▶ _Data below_
###
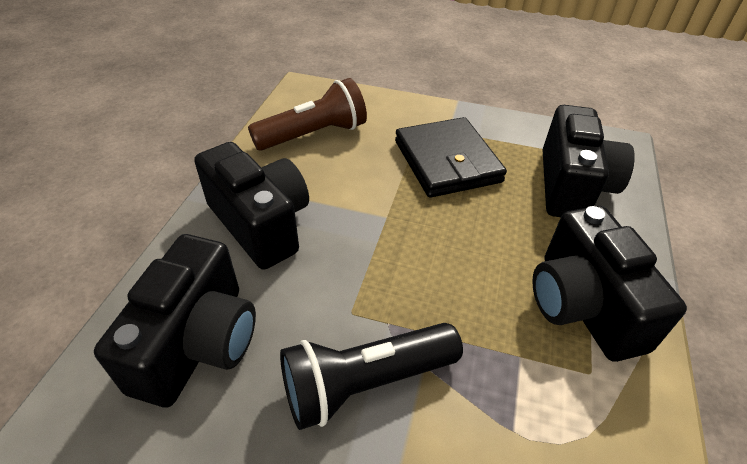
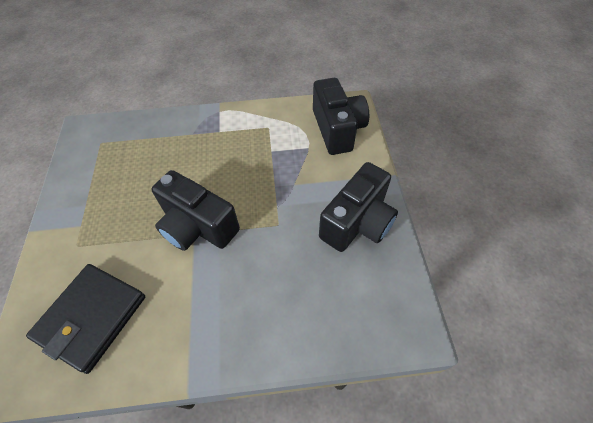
black camera: 4 -> 3
black flashlight: 1 -> 0
brown flashlight: 1 -> 0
###
▶ _What needs to be done_
Give back each line above verbatim, dropping every picture.

▶ _Response_
black camera: 4 -> 3
black flashlight: 1 -> 0
brown flashlight: 1 -> 0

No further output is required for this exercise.